Start of Block

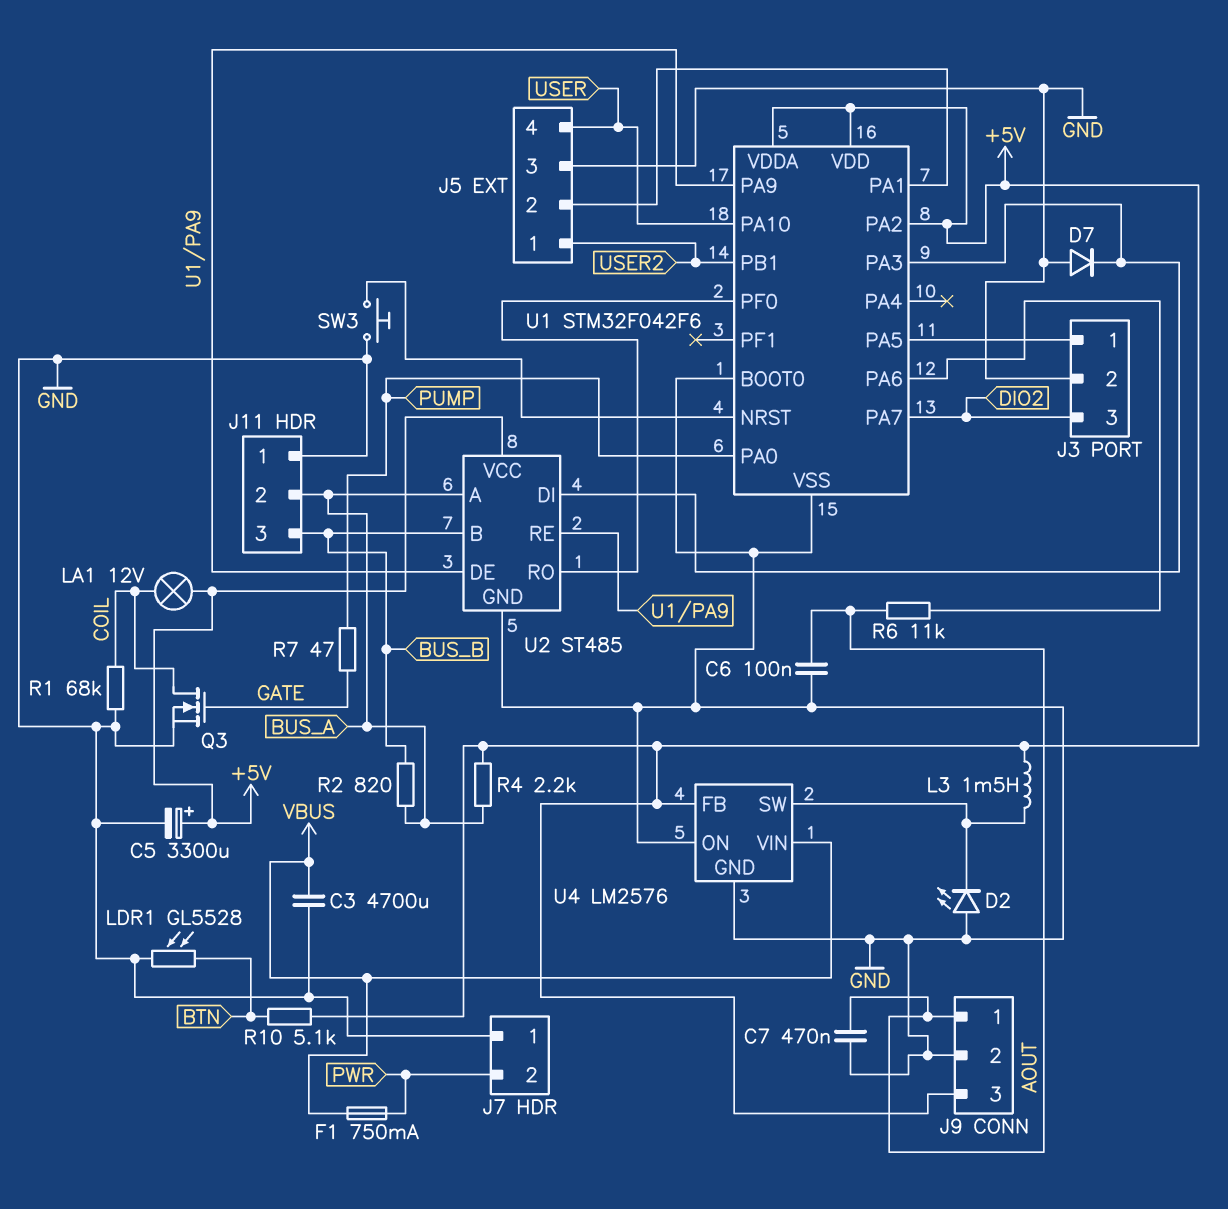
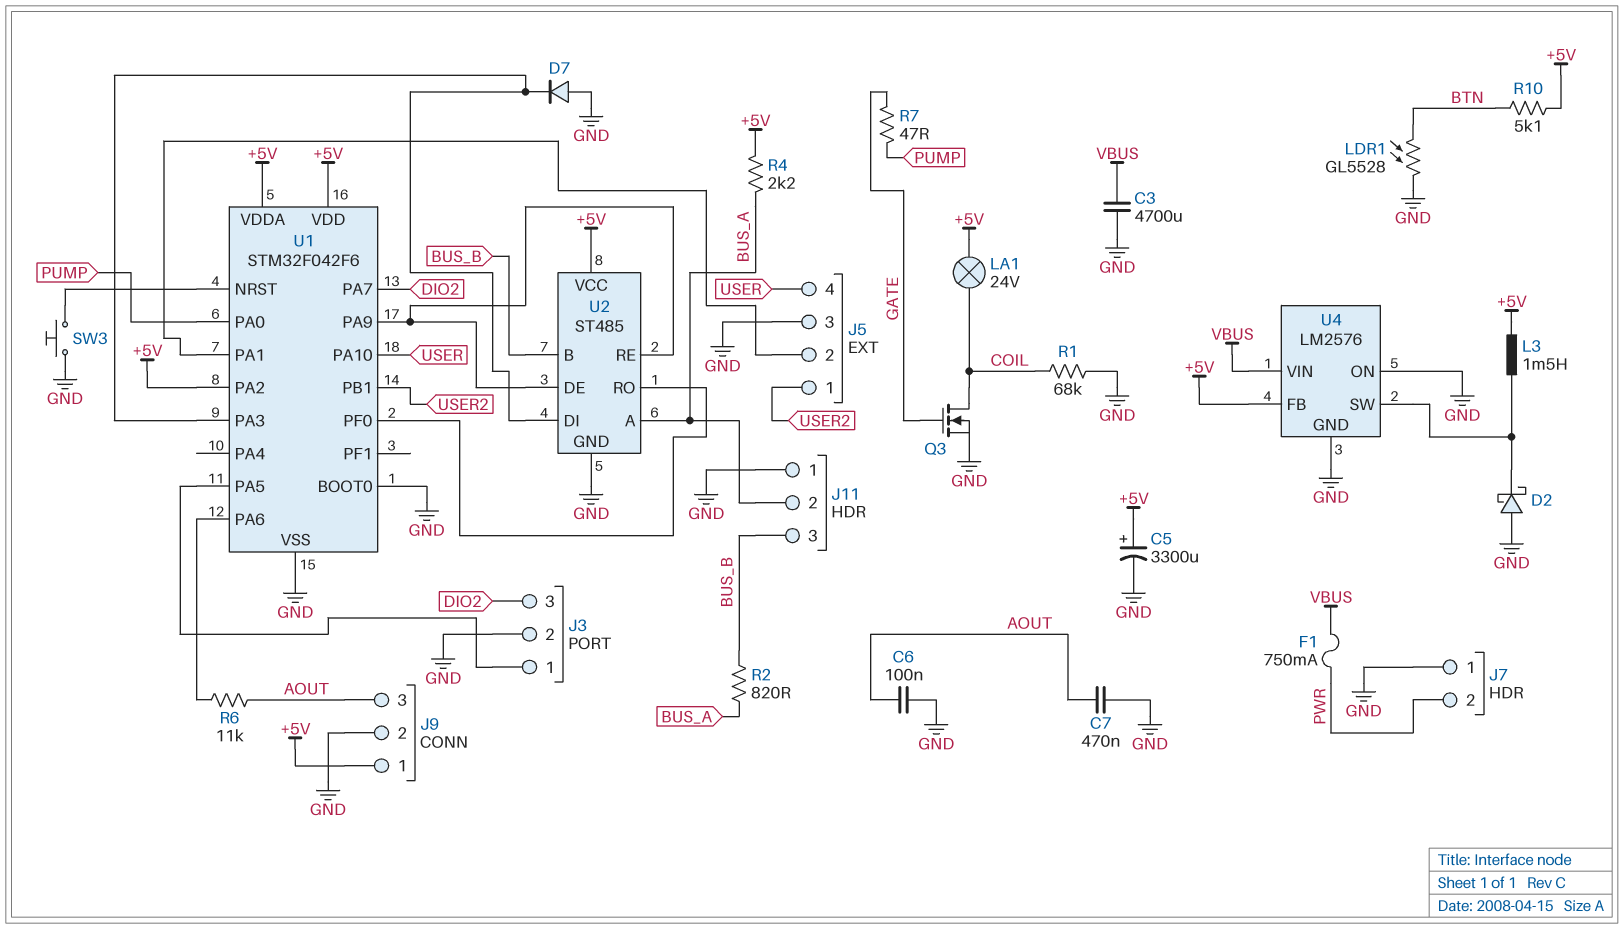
D2: LED (A GND, K U4/SW) -> schottky (A GND, K U4/SW)
J9 pin 1: AOUT -> +5V
J9 pin 3: +5V -> AOUT
LA1: lamp 12V (+5V, COIL) -> lamp 24V (+5V, COIL)

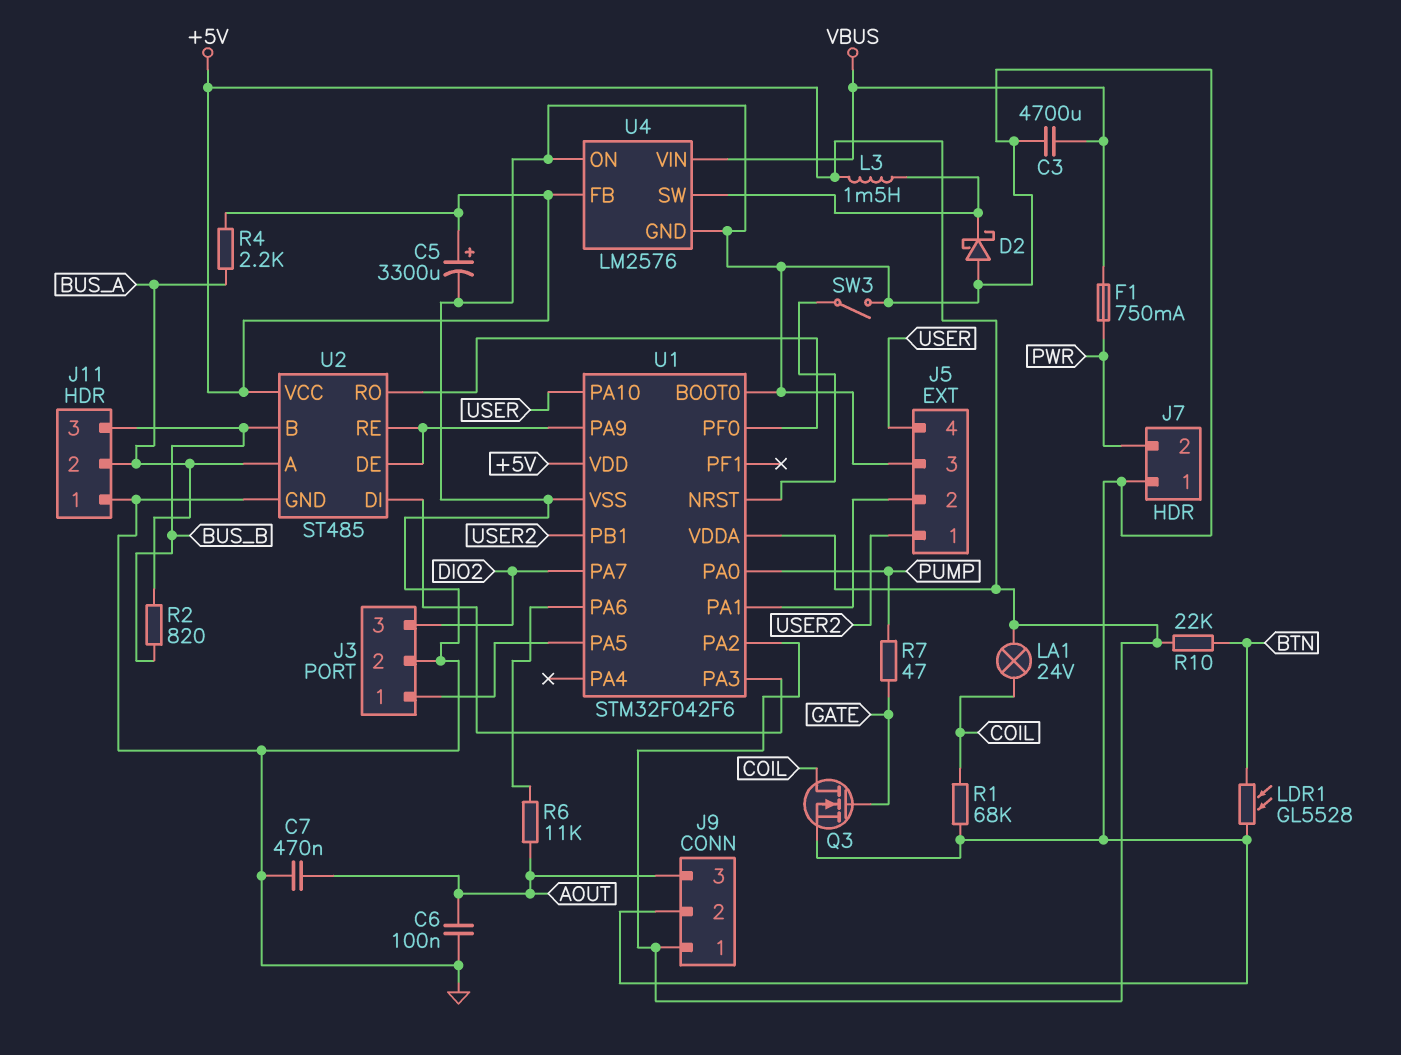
D7: diode (A GND, K U1/PA3) -> none
R10: 5.1k (+5V, BTN) -> 22k (+5V, BTN)
SW3: button (GND, U1/NRST) -> switch (GND, U1/NRST)

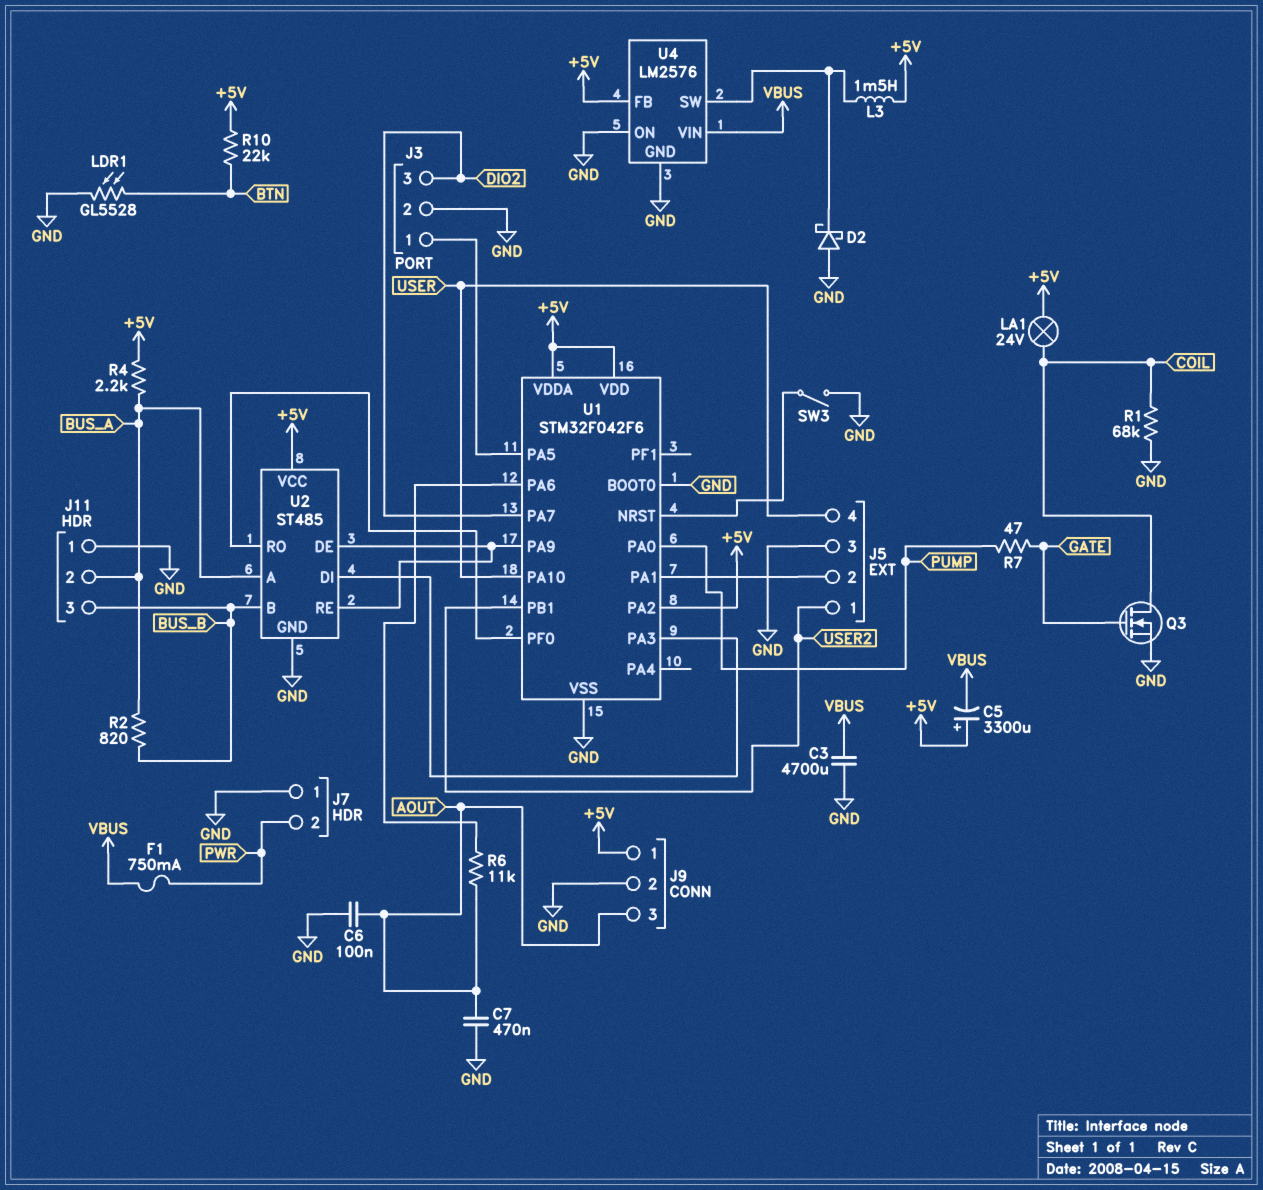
C5: 3300uF (plus +5V, minus GND) -> 3300uF (plus +5V, minus VBUS)

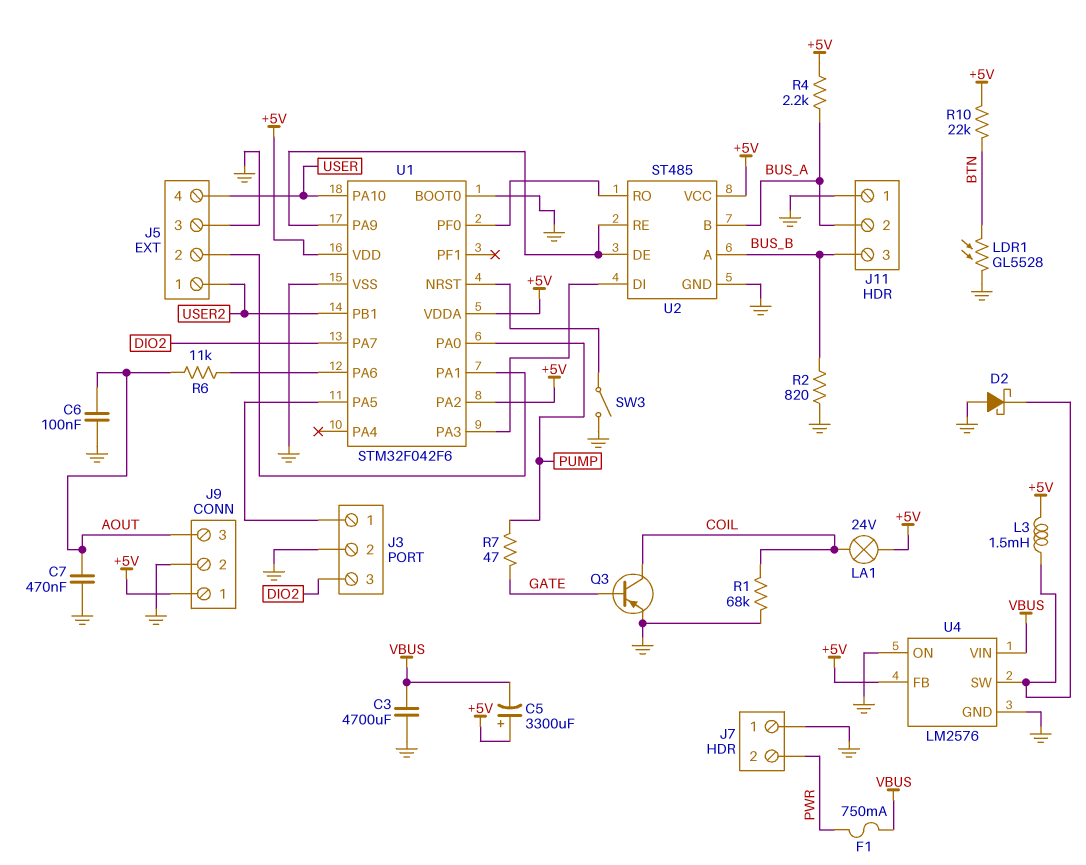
Q3: NMOS (G GATE, D COIL, S GND) -> PNP (B GATE, C COIL, E GND)
R2: 820 (BUS_A, BUS_B) -> 820 (BUS_B, GND)
U2 pin A: BUS_A -> BUS_B
U2 pin B: BUS_B -> BUS_A

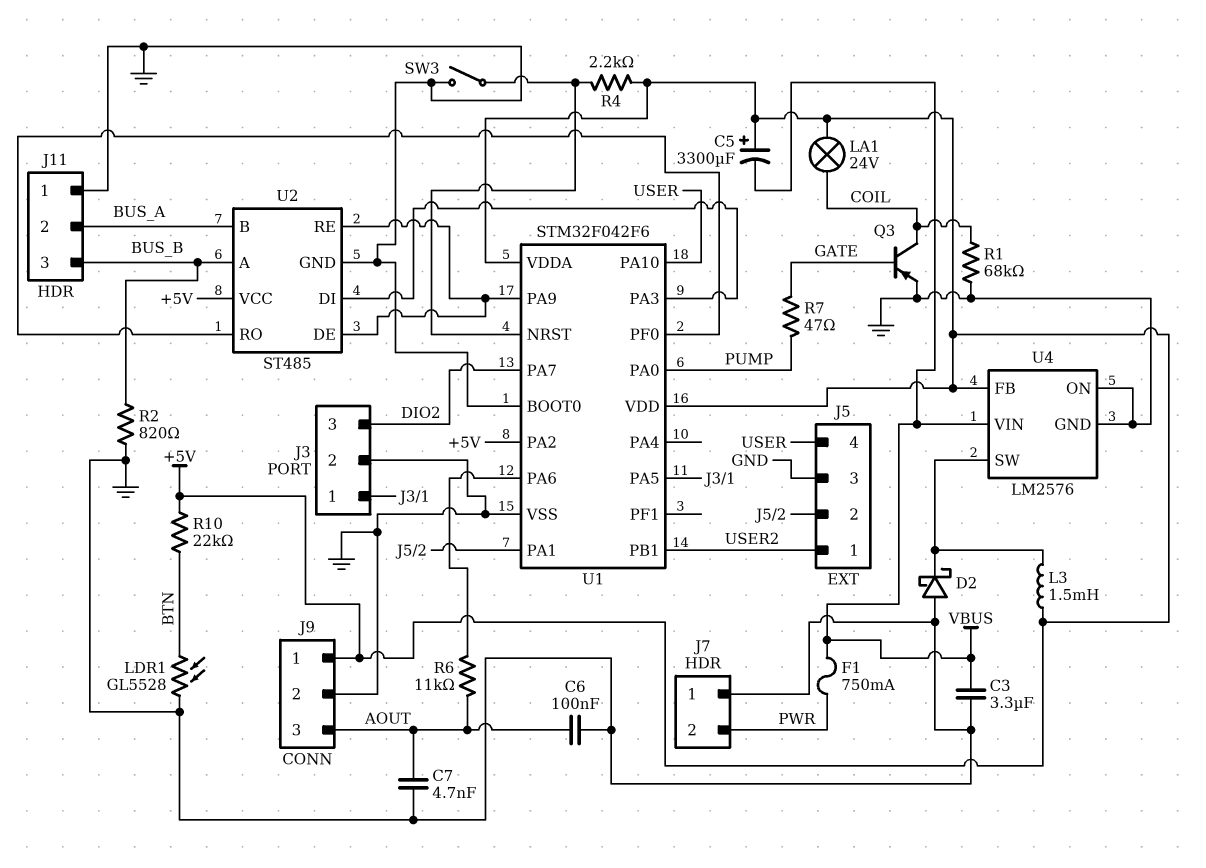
C3: 4700uF (GND, VBUS) -> 3.3uF (GND, VBUS)
C7: 470nF (AOUT, GND) -> 4.7nF (AOUT, GND)
R4: 2.2k (+5V, BUS_A) -> 2.2k (+5V, U1/NRST)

End of Block

» What you are asked to do
Every line above that holds "AOUT" should be copied out.

» Exercise output
J9 pin 1: AOUT -> +5V
J9 pin 3: +5V -> AOUT
C7: 470nF (AOUT, GND) -> 4.7nF (AOUT, GND)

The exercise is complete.